To-do item
When you transcribe the data below, reproduce every line exactly and leave each picture out.

The records
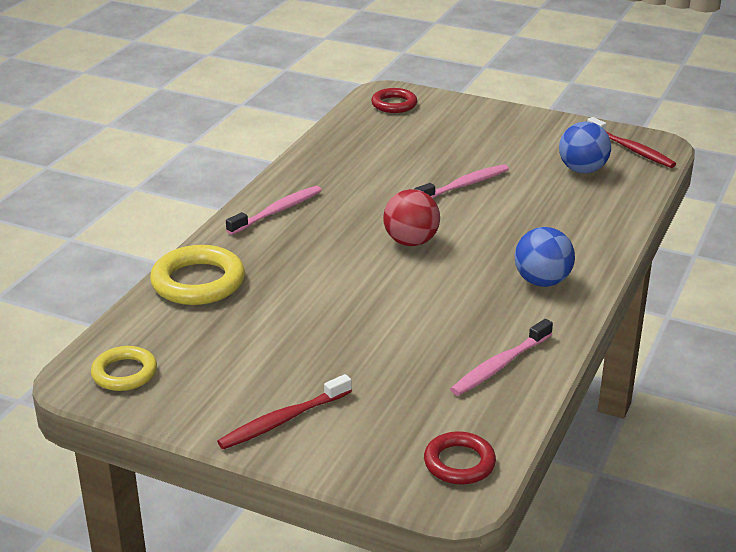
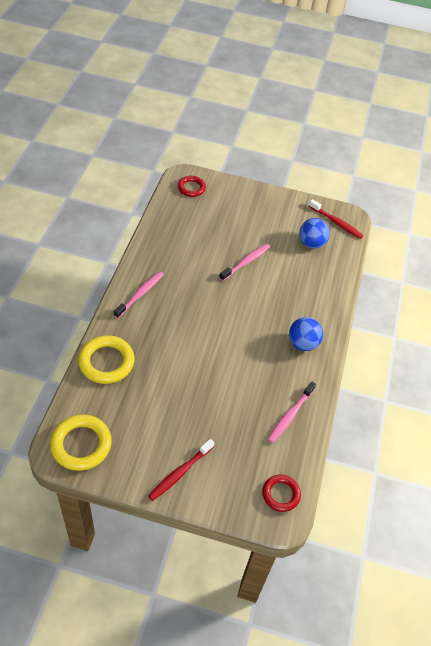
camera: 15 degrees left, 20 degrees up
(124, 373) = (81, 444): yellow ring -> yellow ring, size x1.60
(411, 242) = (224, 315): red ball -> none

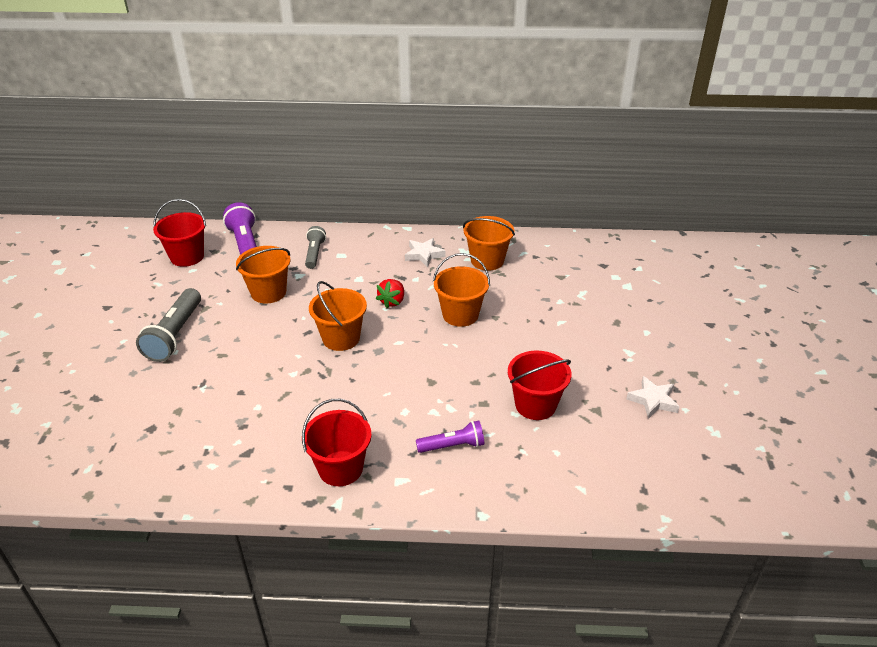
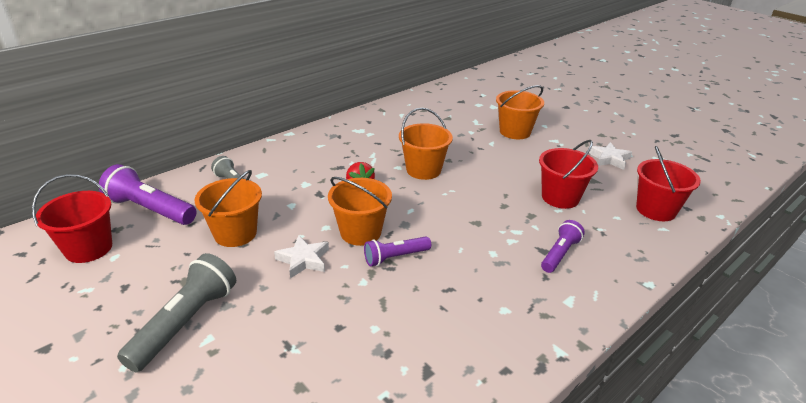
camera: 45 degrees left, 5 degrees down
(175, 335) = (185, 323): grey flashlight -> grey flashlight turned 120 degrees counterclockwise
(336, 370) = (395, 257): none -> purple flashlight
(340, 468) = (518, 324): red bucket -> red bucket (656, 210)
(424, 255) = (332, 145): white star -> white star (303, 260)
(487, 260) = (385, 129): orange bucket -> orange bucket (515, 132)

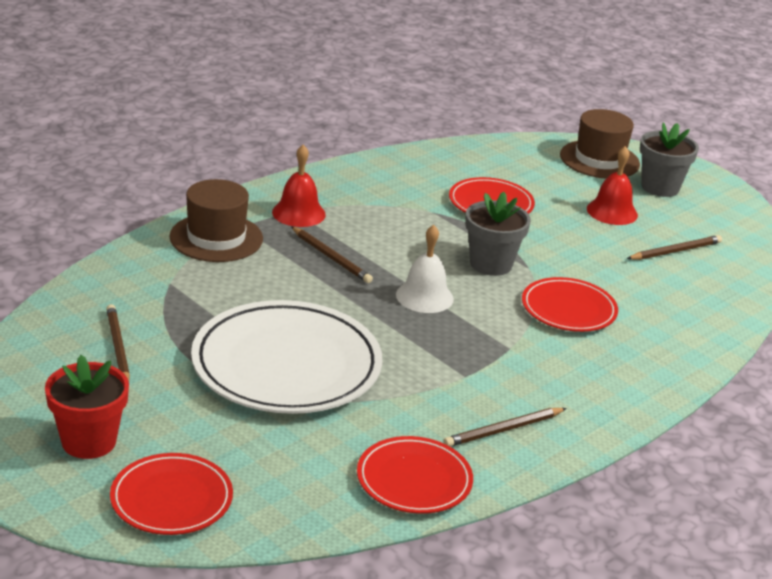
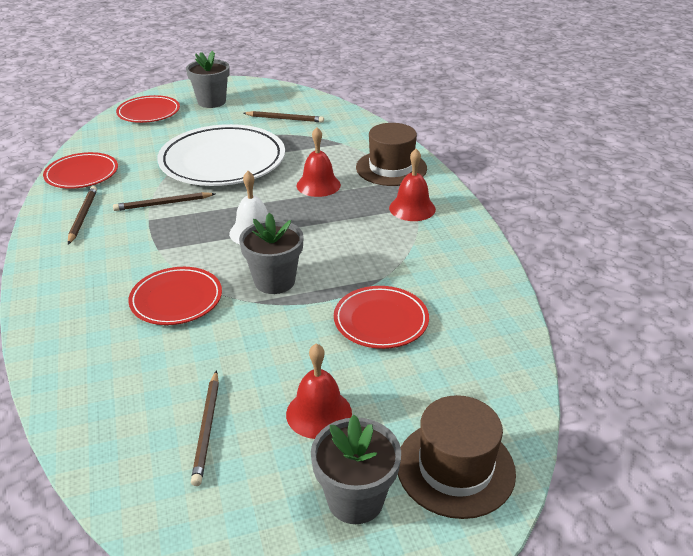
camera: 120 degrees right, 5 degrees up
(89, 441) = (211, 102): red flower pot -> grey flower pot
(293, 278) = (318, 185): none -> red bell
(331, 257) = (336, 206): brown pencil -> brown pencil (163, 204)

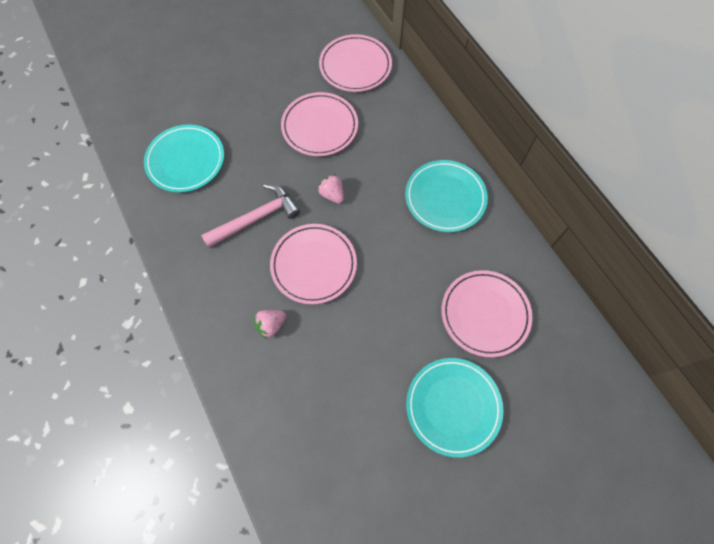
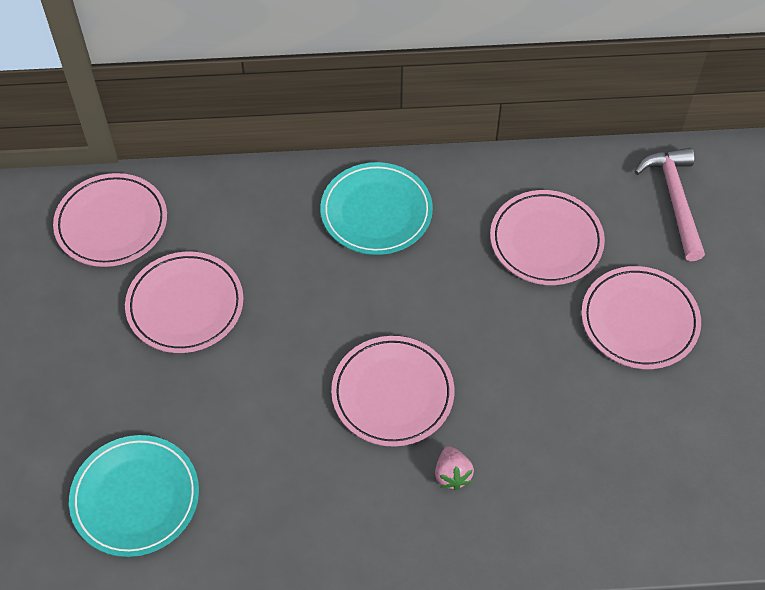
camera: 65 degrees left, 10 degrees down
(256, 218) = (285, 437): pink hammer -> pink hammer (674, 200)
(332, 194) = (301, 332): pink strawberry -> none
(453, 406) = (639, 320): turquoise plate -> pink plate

Task response
camera: 15 degrees left, 20 degrees up
(124, 373) = (81, 444): yellow ring -> yellow ring, size x1.60
(411, 242) = (224, 315): red ball -> none

camera: 45 degrees left, 5 degrees down
(175, 335) = (185, 323): grey flashlight -> grey flashlight turned 120 degrees counterclockwise
(336, 370) = (395, 257): none -> purple flashlight
(340, 468) = (518, 324): red bucket -> red bucket (656, 210)
(424, 255) = (332, 145): white star -> white star (303, 260)
(487, 260) = (385, 129): orange bucket -> orange bucket (515, 132)

camera: 120 degrees right, 5 degrees up
(89, 441) = (211, 102): red flower pot -> grey flower pot
(293, 278) = (318, 185): none -> red bell
(331, 257) = (336, 206): brown pencil -> brown pencil (163, 204)

camera: 65 degrees left, 10 degrees down
(256, 218) = (285, 437): pink hammer -> pink hammer (674, 200)
(332, 194) = (301, 332): pink strawberry -> none
(453, 406) = (639, 320): turquoise plate -> pink plate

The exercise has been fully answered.